▶ [Exercise] All lines holding the word "green" should be located in the records and copied.

** Opening Task data block **

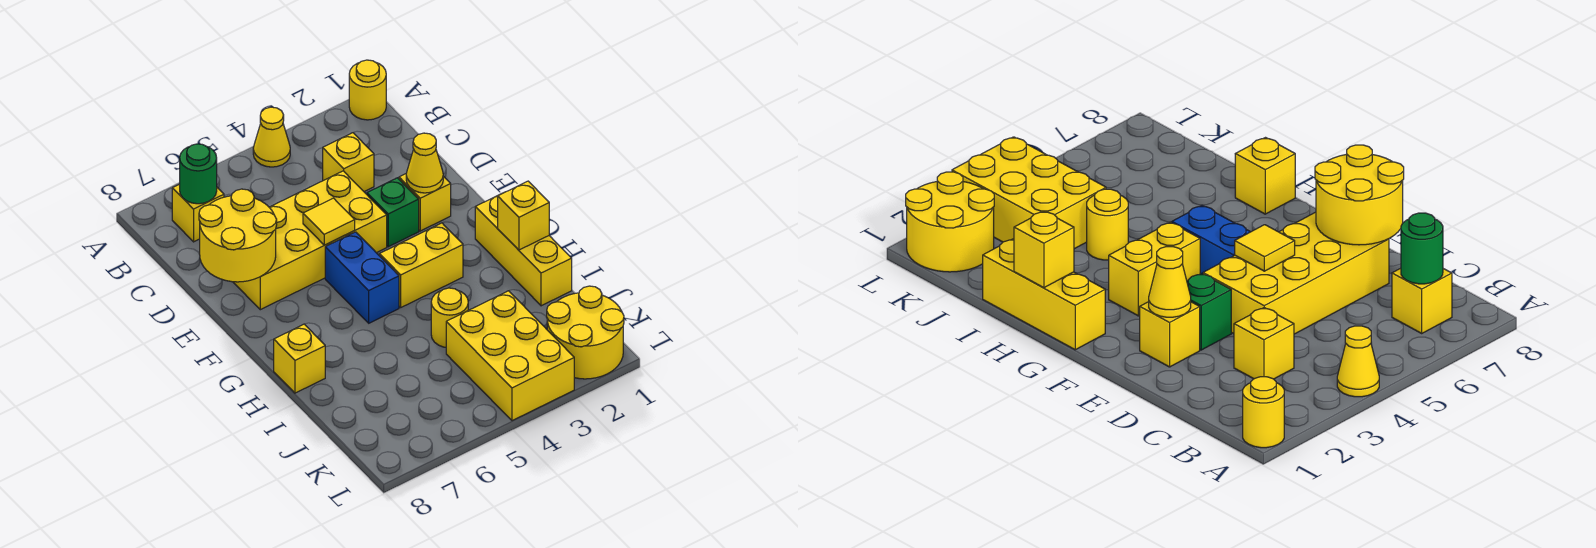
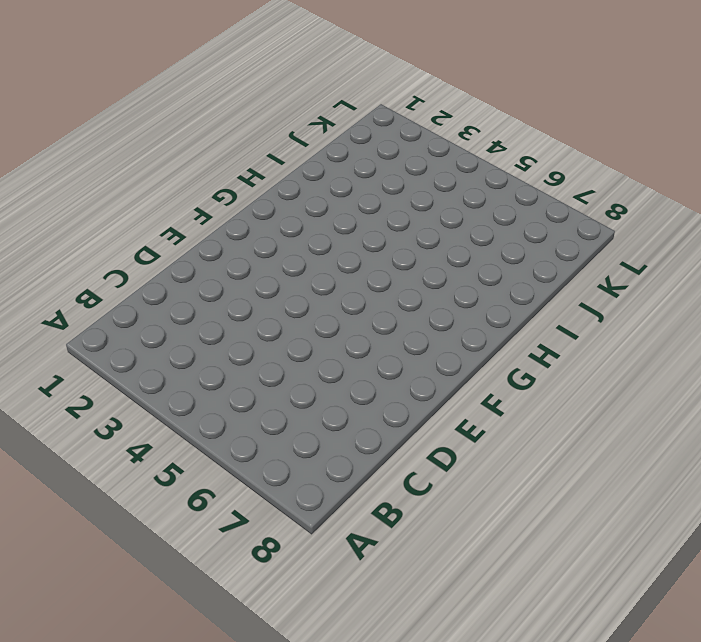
none -> yellow round brick A1 level 1
none -> yellow cone A4 level 1
none -> yellow brick B7 level 1

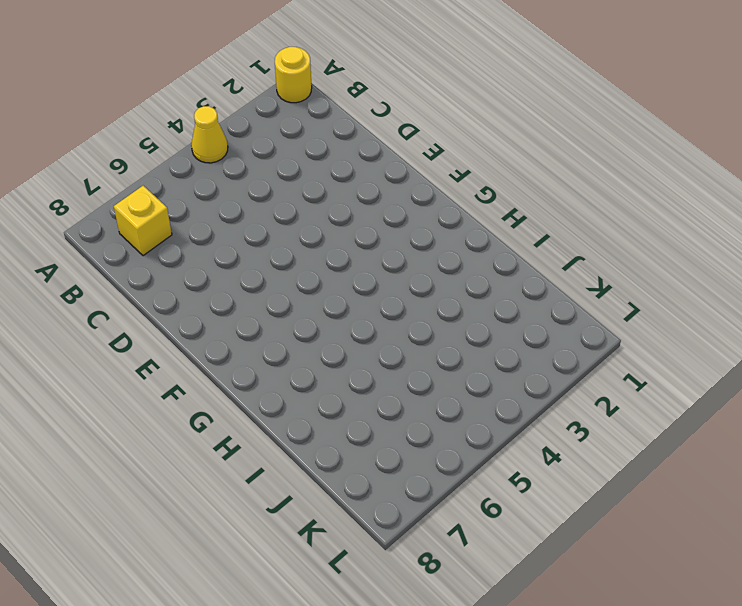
none -> yellow brick C3 level 1
none -> yellow brick D4:E7 level 1
none -> yellow brick E2 level 1

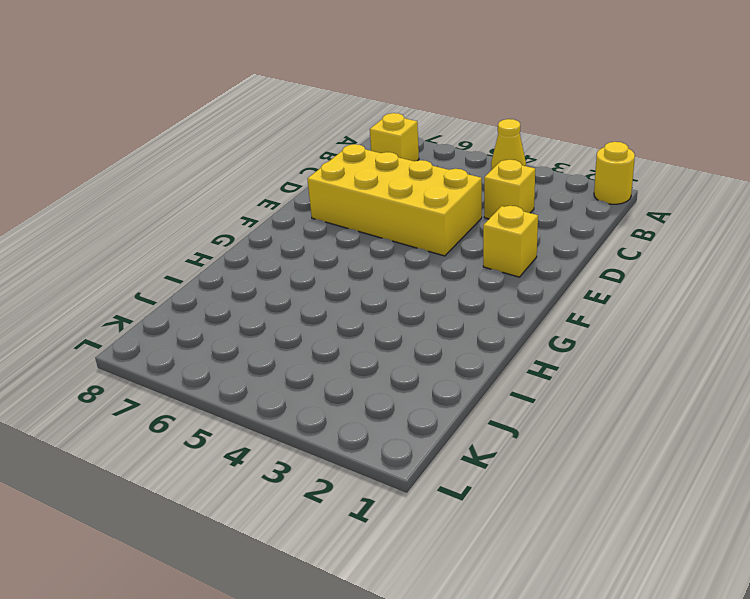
none -> green brick E3 level 1
none -> blue brick F5:G5 level 1
none -> yellow brick G1:I1 level 1

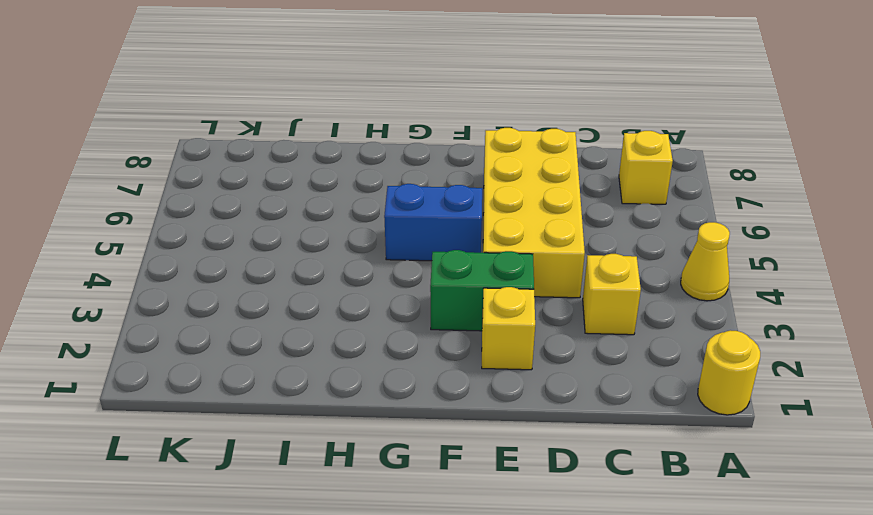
green brick E3:F3 level 1 -> green brick E3 level 1
none -> yellow brick G1:I1 level 1
none -> yellow brick G3:G4 level 1
none -> yellow brick H8 level 1

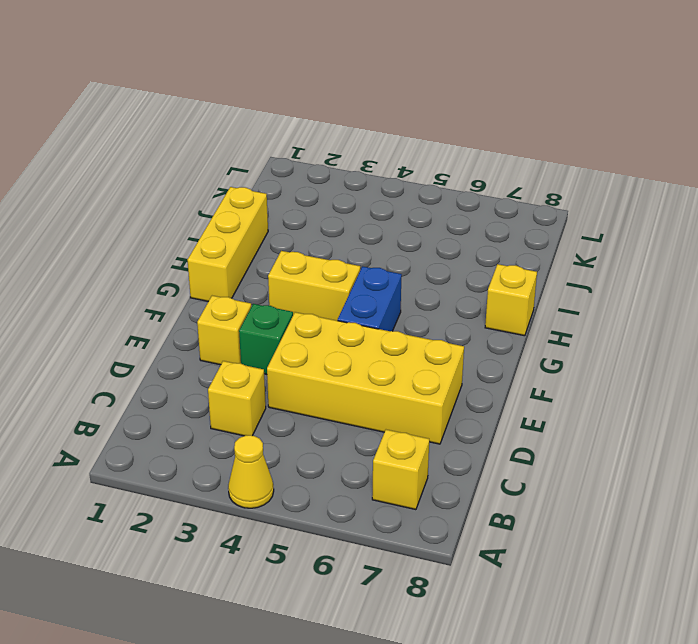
none -> yellow round brick A1 level 1
none -> yellow round brick I4 level 1
none -> yellow brick J3:L4 level 1

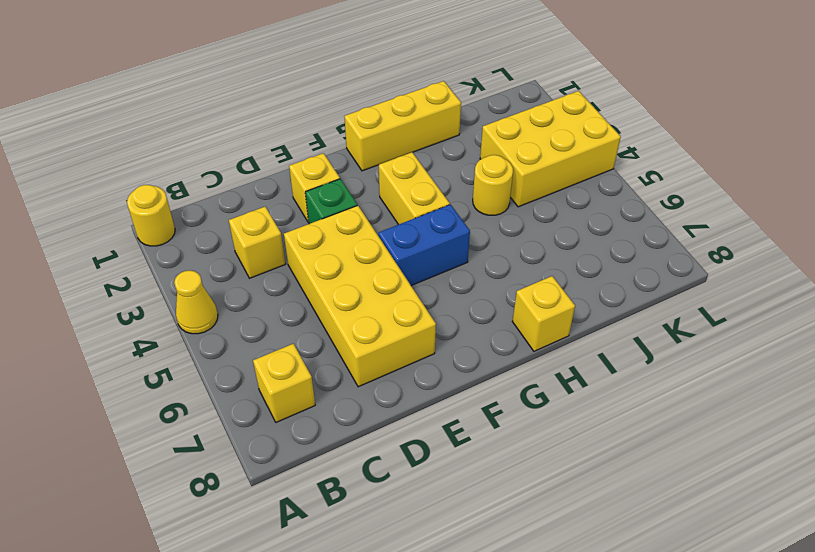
none -> yellow round brick K1:L2 level 1
none -> green round brick B7 level 2
none -> yellow round brick D7:E8 level 2

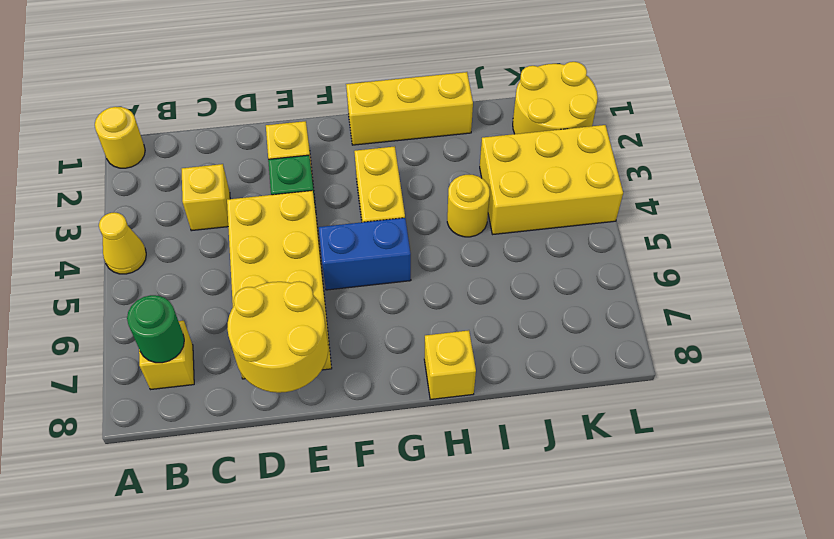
none -> yellow cone E2 level 2
none -> yellow tile E5 level 2
none -> yellow brick H1 level 2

** Closing Task data block **

▶ [Task response]
none -> green brick E3 level 1
green brick E3:F3 level 1 -> green brick E3 level 1
none -> green round brick B7 level 2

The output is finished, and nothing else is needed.